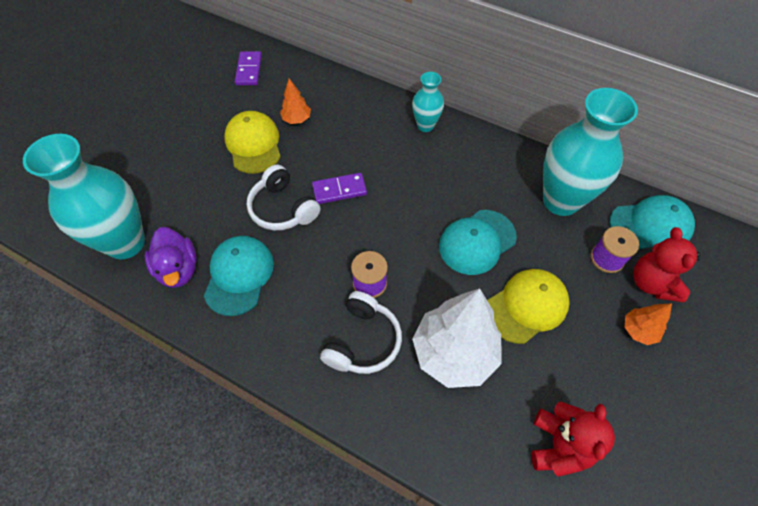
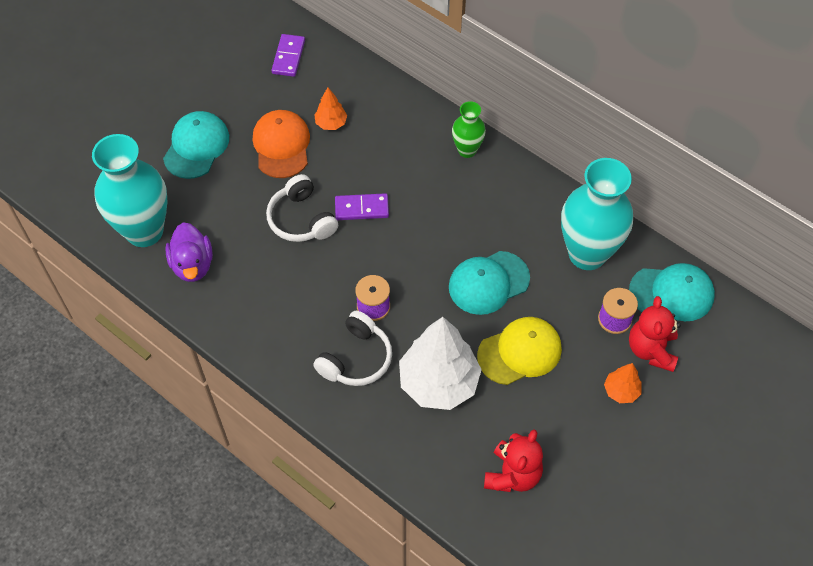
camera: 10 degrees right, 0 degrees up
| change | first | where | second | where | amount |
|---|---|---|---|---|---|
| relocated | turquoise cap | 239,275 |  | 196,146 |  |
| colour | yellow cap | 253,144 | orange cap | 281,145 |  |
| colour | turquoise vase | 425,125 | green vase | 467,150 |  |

---

Exercise goal. Every line above that includes the word "turquoise" should be listed.

Reply.
| relocated | turquoise cap | 239,275 |  | 196,146 |  |
| colour | turquoise vase | 425,125 | green vase | 467,150 |  |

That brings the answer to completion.